# [About this exercise]
Within the listing, how many lines include "none"? Please answer with a bare number.

# [Given records]
*** Block opens ***

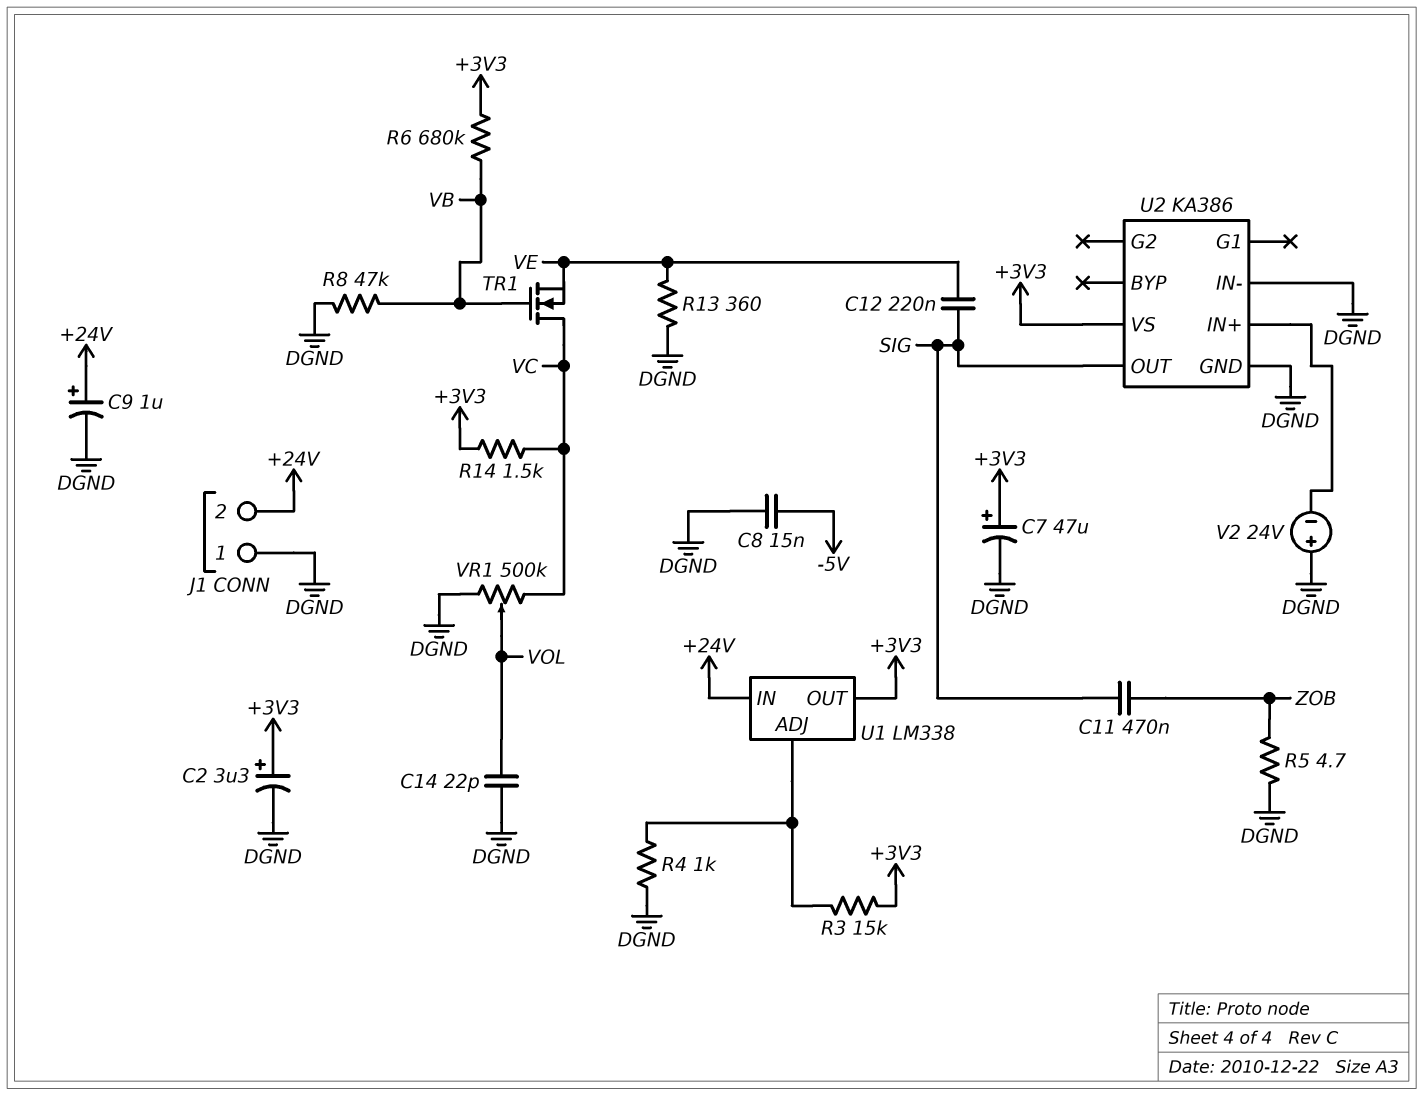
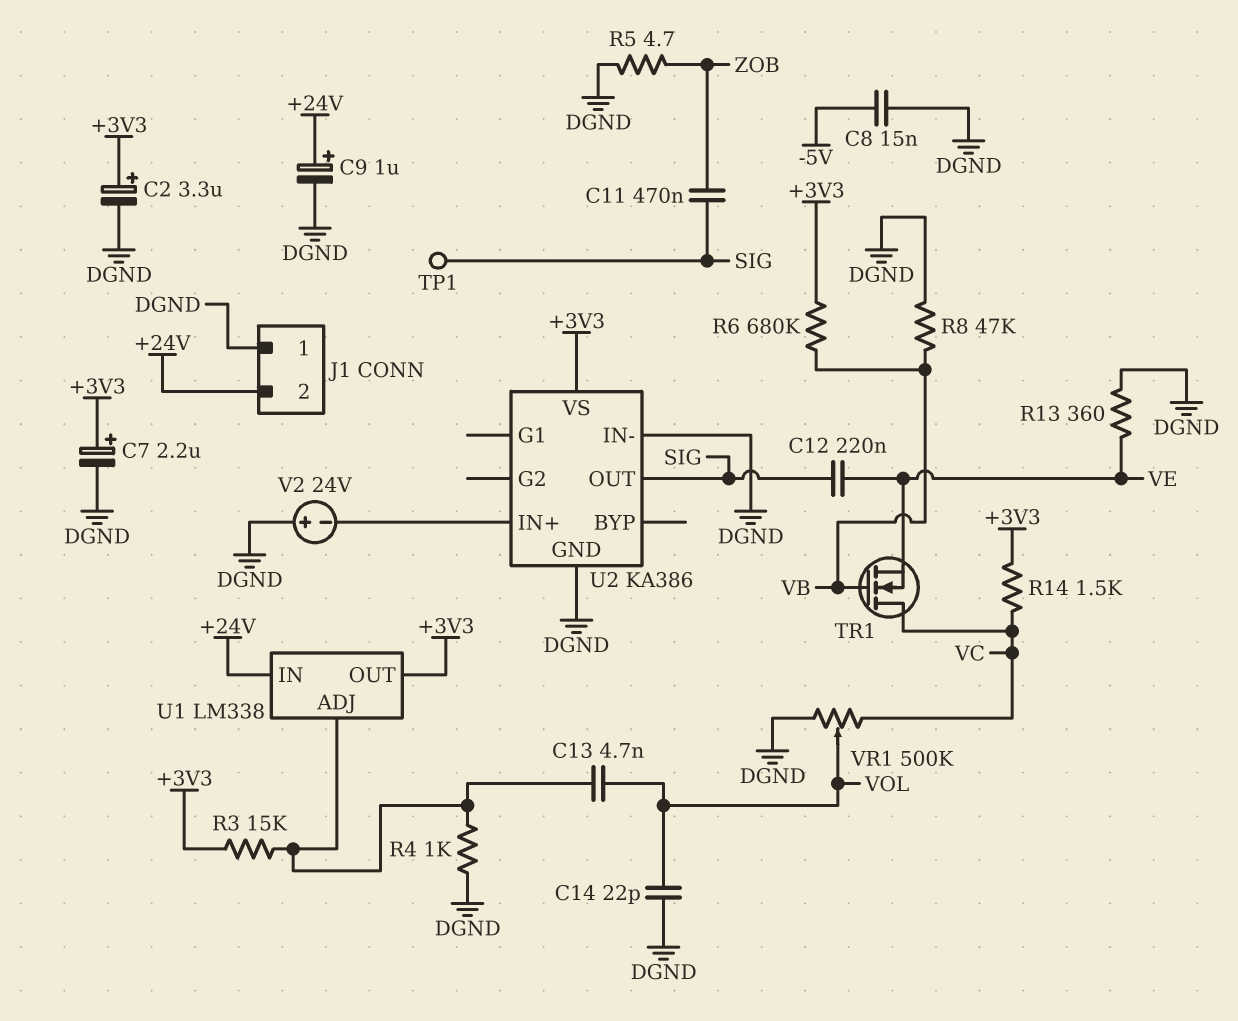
C7: 47uF (plus +3V3, minus DGND) -> 2.2uF (plus +3V3, minus DGND)
C13: none -> 4.7nF (U1/ADJ, VOL)
TP1: none -> test point (SIG)

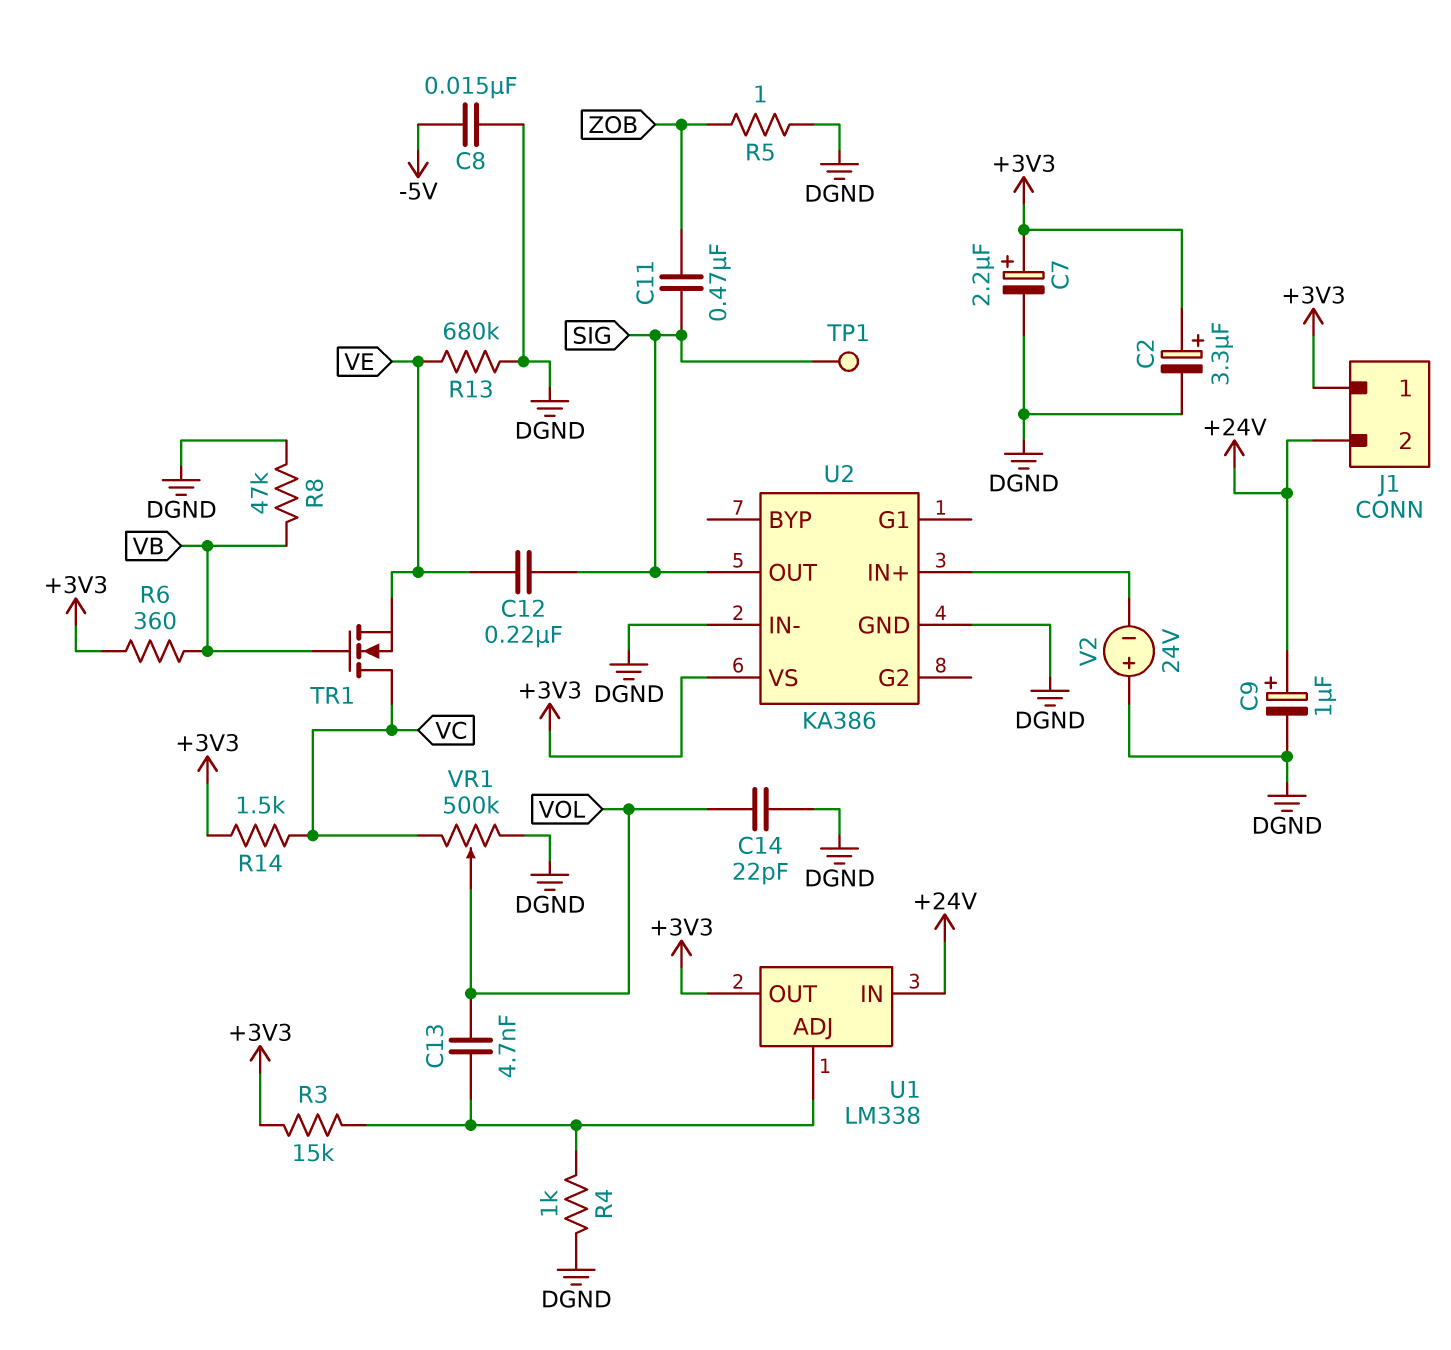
J1 pin 1: DGND -> +3V3
R5: 4.7 (DGND, ZOB) -> 1 (DGND, ZOB)
R6: 680k (+3V3, VB) -> 360 (+3V3, VB)
R13: 360 (DGND, VE) -> 680k (DGND, VE)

*** Block closes ***

# [Response]
2